### YOUR TASK
Report each line in the rows below that contains the string "kern", copying every such line in full.

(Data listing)

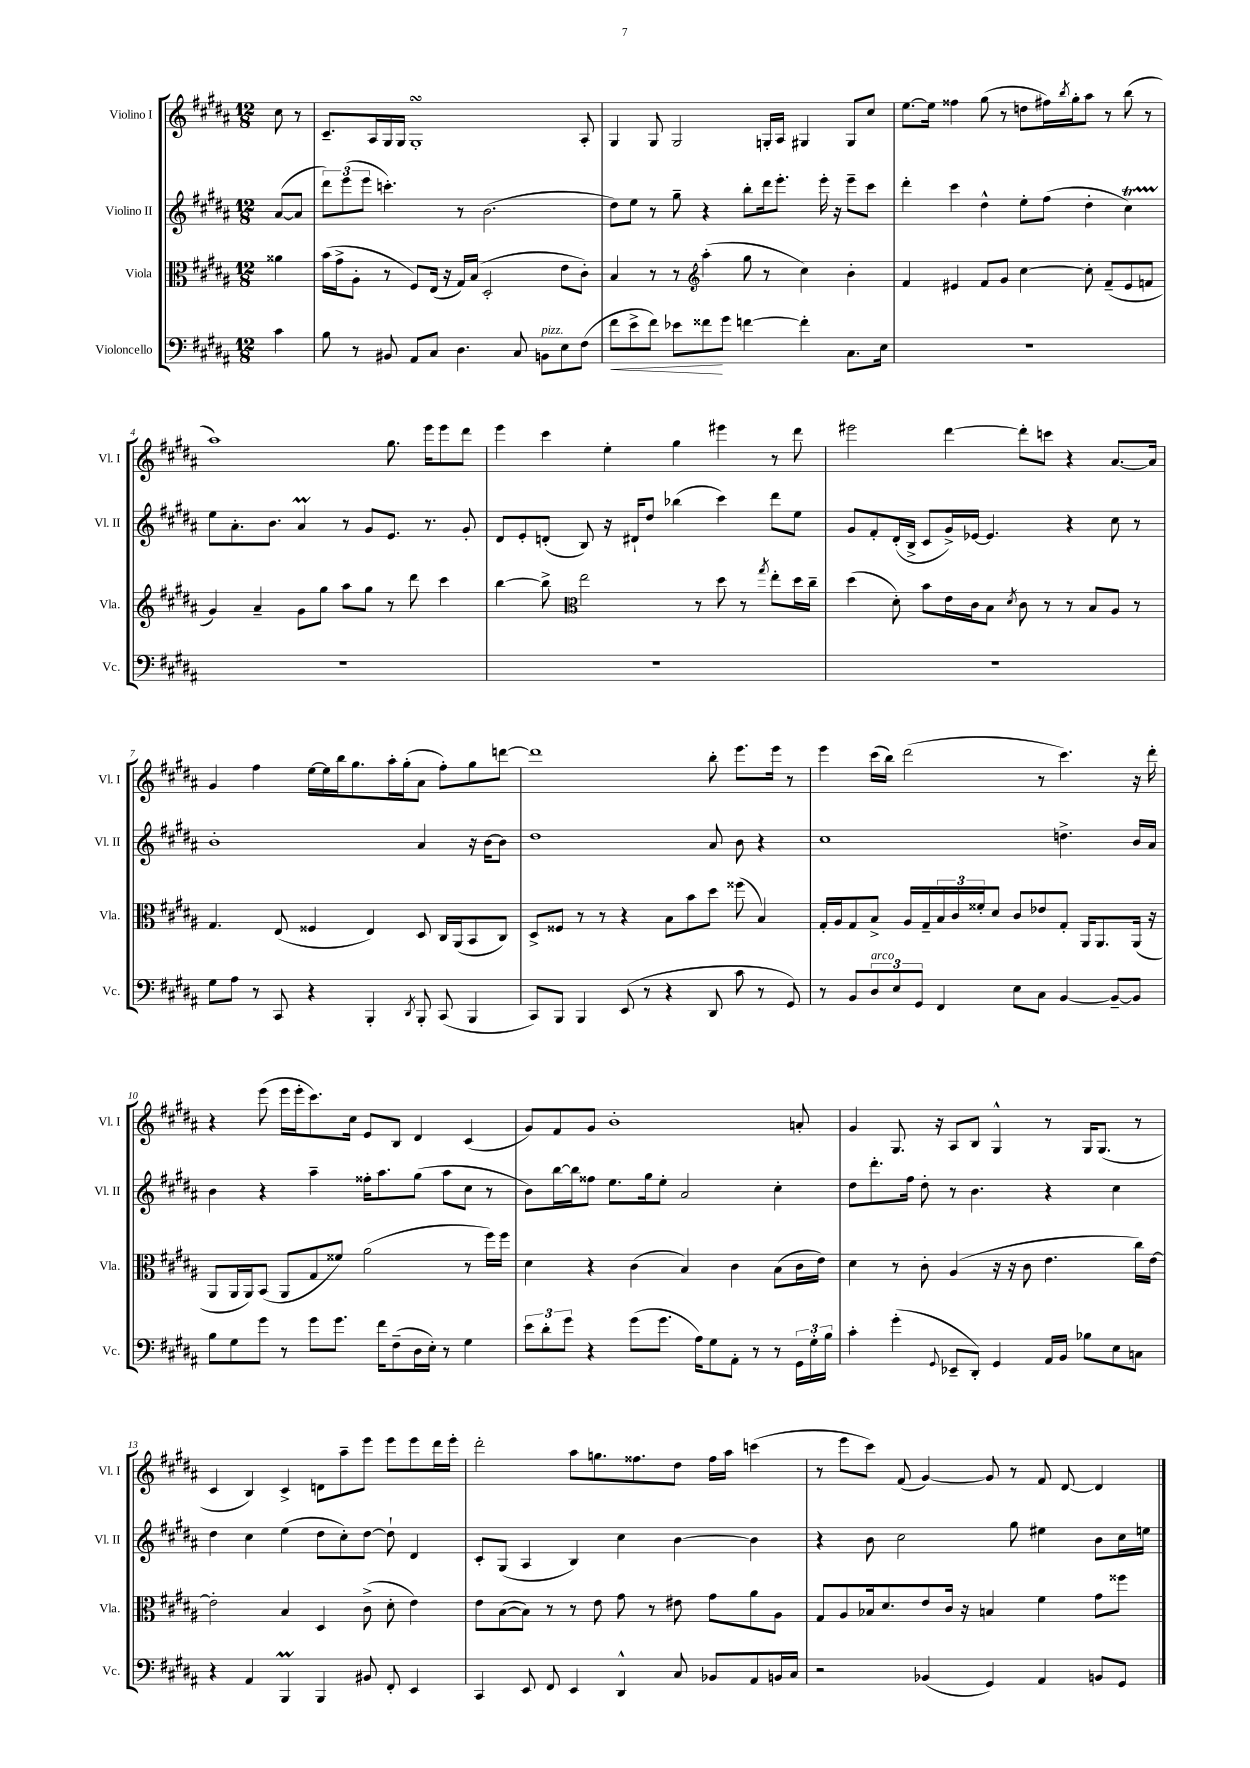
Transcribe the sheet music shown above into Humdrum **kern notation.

**kern	**dynam	**kern	**kern	**kern
*part4	*part4	*part3	*part2	*part1
*staff4	*staff4	*staff3	*staff2	*staff1
*I"Violoncello	*	*I"Viola	*I"Violino II	*I"Violino I
*I'Vc.	*	*I'Vla.	*I'Vl. II	*I'Vl. I
*clefF4	*	*clefC3	*clefG2	*clefG2
*k[f#c#g#d#a#]	*	*k[f#c#g#d#a#]	*k[f#c#g#d#a#]	*k[f#c#g#d#a#]
*M12/8	*	*M12/8	*M12/8	*M12/8
=	=	=	=	=
4c#\	.	4a##X\	([8a#/L	8cc#\
.	.	.	8a#/J]	8r
=1	=1	=1	=1	=1
8B\	.	(16b\LL	12ddd#\L)	8.c#~/L
.	.	16g#^\J	.	.
.	.	.	(12eee\	.
8r	.	8A#'\J	.	.
.	.	.	12eee\J	.
.	.	.	.	16A#/L
8BB#X/	.	8r	4.cccn'\)	16G#/
.	.	.	.	16G#/JJ
8AA#/L	.	8F#/L)	.	1G#sSSS'
8C#/J	.	(16E/Jk	.	.
.	.	16r	.	.
4.D#\	.	16G#/LL)	8r	.
.	.	(16B/JJ	.	.
.	.	2D#'/	(2.b\	.
8C#/	.	.	.	.
!LO:TX:a:i:t=pizz.	!	!	!	!
8BBn\L	.	.	.	.
8E\	.	8e\L	.	.
(8F#\J	.	8c#'\J)	.	8A#'/
=2	=2	=2	=2	=2
!	!LO:HP:b	!	!	!
8f#\L	<	4B/	8dd#\L)	4G#/
8e^\	.	.	8ee\J	.
8f#\J)	.	8r	8r	8G#/
8e-X\L	.	8r	8gg#~\	2G#/
*	*	*clefG2	*	*
8f##X\	.	(4aa#'\	4r	.
8g#\J	[	.	.	.
[4fn\	.	8gg#\	8bb'\L	.
.	.	8r	16ddd#\k	16Gn'/LL
.	.	.	8.eee'\J	16A#/JJ
4f'\]	.	4cc#\)	.	4G#X/
.	.	.	16eee'\	.
.	.	.	16r	.
8.C#\L	.	4b'\	8eee~\L	8G#/L
.	.	.	8ccc#\J	8cc#/J
16E\Jk	.	.	.	.
=3	=3	=3	=3	=3
1.r	.	4f#/	4ddd#'\	[8.ee\L
.	.	.	.	16ee\Jk]
.	.	4e#X/	4ccc#\	4ff##X\
.	.	8f#/L	4dd#^^\	(8gg#\
.	.	8g#/J	.	8r
.	.	[4cc#\	8ee'\L	8ddn\L
.	.	.	(8ff#\J	16ff#X\L)
.	.	.	.	8qbb/
.	.	.	.	16gg#'\J
.	.	8cc#'\]	4dd#'\	8aa#\J
.	.	(8f#~/L	.	8r
.	.	8e#/	4cc#T\)	(8bb\
.	.	8fn/J	.	8r
!!LO:LB:g=z
=4	=4	=4	=4	=4
1.r	.	4g#/)	8ee\L	1aa#)
.	.	.	8.a#'\	.
.	.	4a#~/	.	.
.	.	.	8.b\J	.
.	.	8g#\L	4a#m/	.
.	.	8gg#\J	.	.
.	.	8aa#\L	8r	.
.	.	8gg#\J	8g#/L	.
.	.	8r	8.e/J	8.gg#\
.	.	8ddd#\	.	.
.	.	.	8.r	16eee\KL
.	.	4ccc#\	.	8eee\
.	.	.	8g#'/	8ddd#\J
=5	=5	=5	=5	=5
1.r	.	[4bb\	8d#/L	4eee\
.	.	.	8e'/	.
.	.	8bb^\]	(8dn'/J	4ccc#\
*	*	*clefC3	*	*
.	.	2ee\	8B/)	.
.	.	.	16r	4ee'\
.	.	.	16d#X`/KL	.
.	.	.	8dd#/J	.
.	.	.	(4bb-X\	4gg#\
.	.	8r	.	.
.	.	8dd#\	4ccc#\)	4eee#X\
.	.	8r	.	.
.	.	8qgg#/	.	.
.	.	8ee'\L	8ddd#\L	8r
.	.	16dd#\L	8ee\J	8ddd#\
.	.	16cc#~\JJ	.	.
=6	=6	=6	=6	=6
1.r	.	(4dd#\	8g#/L	2eee#X\
.	.	.	8f#'/	.
.	.	8d#'\)	(16d#'/L	.
.	.	.	16B^/JJ	.
.	.	8b\L	8c#/L	.
.	.	16e\L	16g#^/L)	[4ddd#\
.	.	16c#\J	[16e-X/JJ	.
.	.	8B\J	4.e-/]	.
.	.	8qd#/	.	.
.	.	8c#\	.	8ddd#'\L]
.	.	8r	.	8cccn\J
.	.	8r	4r	4r
.	.	8B/L	.	.
.	.	8A#/J	8cc#\	[8.a#/L
.	.	8r	8r	.
.	.	.	.	16a#/Jk]
!!LO:LB:g=z
=7	=7	=7	=7	=7
8G#\L	.	4.G#/	1b'	4g#/
8A#\J	.	.	.	.
8r	.	.	.	4ff#\
8CC#/	.	(8E/	.	.
4r	.	4F##X/	.	[16ee\LL
.	.	.	.	16ee\]
.	.	.	.	16bb\J
.	.	.	.	8.gg#\
4BBB'/	.	4E/)	.	.
.	.	.	.	16aa#'\L
.	.	.	.	(16gg#'\J
8qDD#/	.	.	.	.
8BBB'/	.	8D#/	4a#/	8a#\J
(8CC#/	.	16C#/LL	.	8ff#'\L)
.	.	(16AA#/J	.	.
4BBB/	.	8BB/	16r	8gg#\
.	.	.	[16b\KL	.
.	.	8C#/J)	8b\J]	[8dddn\J
=8	=8	=8	=8	=8
8CC#/L)	.	8D#^/L	1dd#	1ddd]
8BBB/J	.	8F##X/J	.	.
4BBB/	.	8r	.	.
.	.	8r	.	.
(8EE/	.	4r	.	.
8r	.	.	.	.
4r	.	8B\L	.	.
.	.	8b\	.	.
8DD#/	.	8dd#\J	8a#/	8bb'\
8c#\	.	(8ff##X\	8b\	8.eee\L
8r	.	4B/)	4r	.
.	.	.	.	16eee\Jk
8GG#/)	.	.	.	8r
=9	=9	=9	=9	=9
8r	.	16G#'/LL	1cc#	4eee\
.	.	16A#/J	.	.
8BB/L	.	8G#/	.	.
!LO:TX:a:i:t=arco	!	!	!	!
12D#/	.	8B^/J	.	(16ccc#\LL
.	.	.	.	16bb\JJ)
12E/	.	.	.	.
.	.	16A#/LL	.	(2ddd#\
12GG#/J	.	.	.	.
.	.	16G#~/	.	.
4FF#/	.	24B/	.	.
.	.	24c#/	.	.
.	.	24f##X'/J	.	.
.	.	8d#/J	.	.
8E\L	.	8c#/L	.	.
8C#\J	.	8e-X/	.	8r
[4BB/	.	8G#'/J	4.ddn^\	4.ccc#\)
.	.	16AA#/KL	.	.
.	.	8.AA#/	.	.
8BB~/L_	.	.	.	.
8BB/J]	.	(16AA#/Jk	16b/LL	16r
.	.	16r	16a#/JJ	16ddd#'\
!!LO:LB:g=z
=10	=10	=10	=10	=10
8B\L	.	8AA#/L	4b\	4r
8G#\	.	16AA#/L	.	.
.	.	16AA#/J)	.	.
8g#\J	.	(8BB/J	4r	(8eee\
8r	.	8AA#/L	.	16eee\LL
.	.	.	.	16eee'\J
8g#\L	.	8G#/	4aa#~\	8.ccc#\)
8.g#\J	.	8f##X/J)	.	.
.	.	.	.	16cc#\Jk
.	.	(2a#\	16ff##X'\KL	8e/L
16f#\KL	.	.	8.aa#\	.
(8F#~\	.	.	.	8B/J
16D#\L	.	.	(8gg#\J	4d#/
16E'\JJ)	.	.	.	.
8r	.	.	8aa#\L	.
4G#\	.	8r	8cc#\J	(4c#/
.	.	16ff#\LL)	8r	.
.	.	16ff#\JJ	.	.
=11	=11	=11	=11	=11
12e\L	.	4d#\	8b\L)	8g#/L)
12d#'\	.	.	.	.
.	.	.	[16bb\L	8f#/
12g#\J	.	.	.	.
.	.	.	16bb\J]	.
4r	.	4r	8ff##X\J	8g#/J
.	.	.	8.ee\L	1b'
(8g#\L	.	(4c#\	.	.
.	.	.	16gg#\k	.
8.g#\J	.	.	8ee'\J	.
.	.	4B/)	2a#/	.
16A#\KL)	.	.	.	.
8G#\	.	.	.	.
8AA#'\J	.	4c#\	.	.
8r	.	.	.	.
8r	.	(8B\L	4cc#'\	.
24GG#\LL	.	16c#\L	.	8an'/
24G#'\	.	.	.	.
.	.	16e\JJ)	.	.
24B\JJ	.	.	.	.
=12	=12	=12	=12	=12
4c#'\	.	4d#\	8dd#\L	4g#/
.	.	.	8.ddd#'\	.
(4g#'\	.	8r	.	8.G#/
.	.	.	16ff#\Jk	.
.	.	8c#'\	8dd#'\	.
.	.	.	.	16r
8qqGG#/	.	.	.	.
8EE-X~/L	.	(4A#/	8r	8A#/L
8DD#'/J)	.	.	4.b\	8B/J
4GG#/	.	16r	.	4G#^^/
.	.	16r	.	.
.	.	8c#\	.	.
16AA#/LL	.	4.e\	4r	8r
16BB/JJ	.	.	.	.
8B-X\L	.	.	.	16G#/KL
.	.	.	.	(8.G#/J
8E\	.	.	4cc#\	.
8Cn\J	.	16cc#\LL)	.	8r
.	.	[16e\JJ	.	.
!!LO:LB:g=z
=13	=13	=13	=13	=13
4r	.	2e'\]	4dd#\	4c#/
4AA#/	.	.	4cc#\	4B/)
4BBBM/	.	4B/	(4ee\	4c#^/
4BBB/	.	4D#/	8dd#\L	8dn\L
.	.	.	8cc#'\)	8aa#~\
8BB#X/	.	(8c#^\	[8dd#\J	8eee\J
8FF#'/	.	8d#'\	8dd#`\]	8eee\L
4EE/	.	4e\)	4d#/	8eee\
.	.	.	.	16ddd#\L
.	.	.	.	16eee'\JJ
=14	=14	=14	=14	=14
4CC#/	.	8e\L	8c#'/L	2ddd#'\
.	.	([8B\	(8G#/J	.
8EE/	.	8B\J])	4A#/	.
8FF#/	.	8r	.	.
4EE/	.	8r	4B/)	8aa#\L
.	.	8e\	.	8.ggn\
4DD#^^/	.	8g#\	4cc#\	.
.	.	.	.	8.ff##X\
.	.	8r	.	.
8C#/	.	8e#X\	[4b\	8dd#\J
8BB-X/L	.	8g#\L	.	16ff##\LL
.	.	.	.	16aa#\JJ
8AA#/	.	8a#\	4b\]	(4cccn\
16BBn/L	.	8A#\J	.	.
16C#/JJ	.	.	.	.
=15	=15	=15	=15	=15
2r	.	8G#/L	4r	8r
.	.	8A#/	.	8eee\L
.	.	16B-X/k	8b\	8ccc#\J)
.	.	8.d#/	.	.
.	.	.	2cc#\	(8f#/
(4BB-X/	.	8e/	.	[4g#/)
.	.	16c#/Jk	.	.
.	.	16r	.	.
4GG#/)	.	4Bn/	.	8g#/]
.	.	.	8gg#\	8r
4AA#/	.	4f#\	4ee#X\	8f#/
.	.	.	.	[8d#/
8BBn/L	.	8g#\L	8b\L	4d#/]
8GG#/J	.	8ff##X\J	16cc#\L	.
.	.	.	16een\JJ	.
==	==	==	==	==
*-	*-	*-	*-	*-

### ANSWER TO THIS EXERCISE
Transcribe the sheet music shown above into Humdrum **kern notation.
**kern	**dynam	**kern	**kern	**kern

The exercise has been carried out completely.